Instructions for the task —
Please copy out the entries exactly, skipping any pictures.
:: Data for this task ::
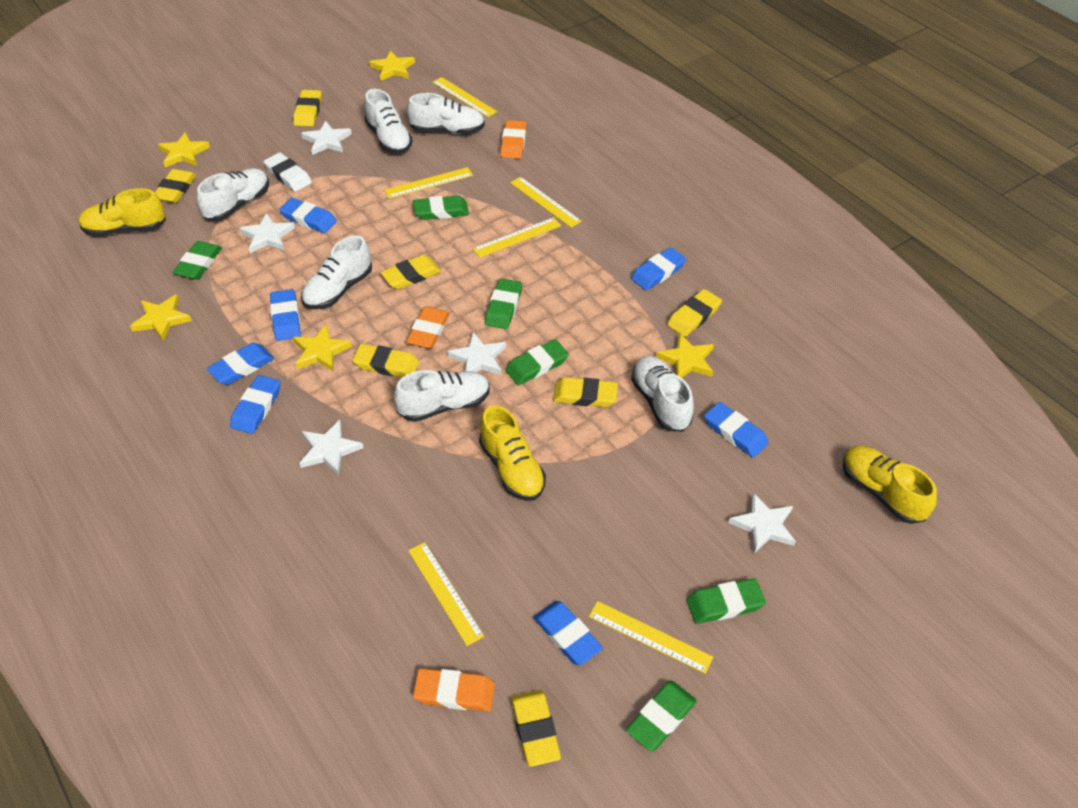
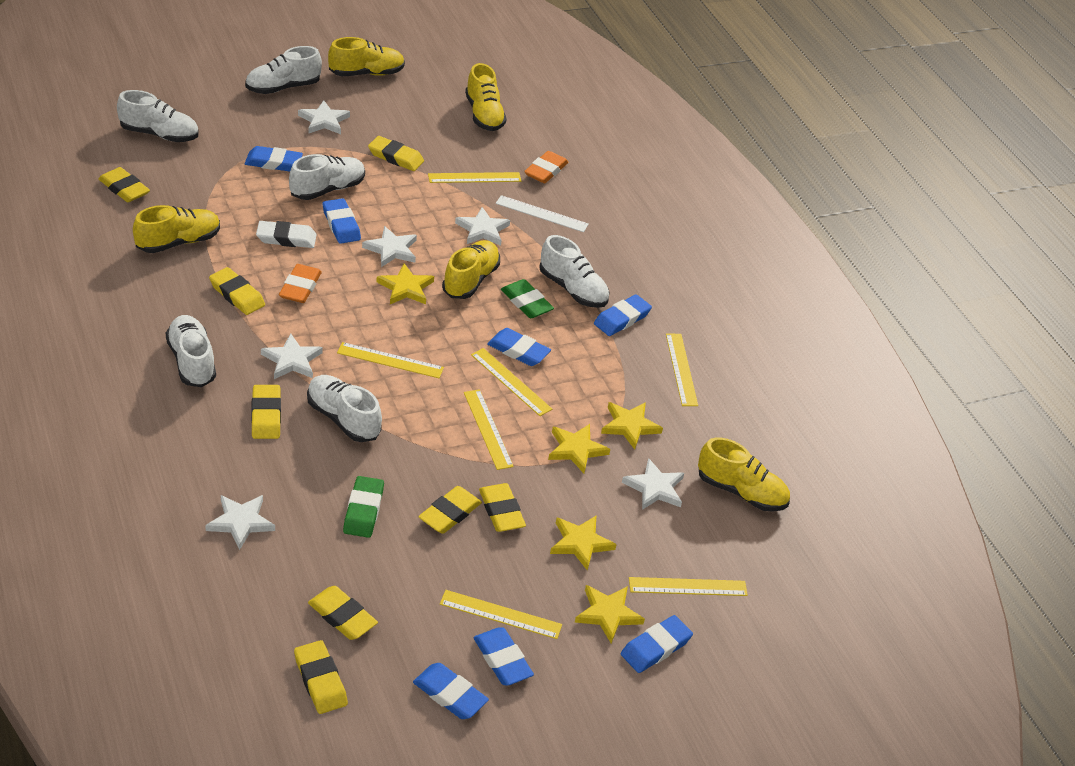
green eraser: 6 -> 2
orange eraser: 3 -> 2
white ruler: 0 -> 1
white star: 5 -> 6
yellow eraser: 7 -> 8
yellow ruler: 6 -> 7
yellow shoe: 3 -> 5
:::
Answer box —
green eraser: 6 -> 2
orange eraser: 3 -> 2
white ruler: 0 -> 1
white star: 5 -> 6
yellow eraser: 7 -> 8
yellow ruler: 6 -> 7
yellow shoe: 3 -> 5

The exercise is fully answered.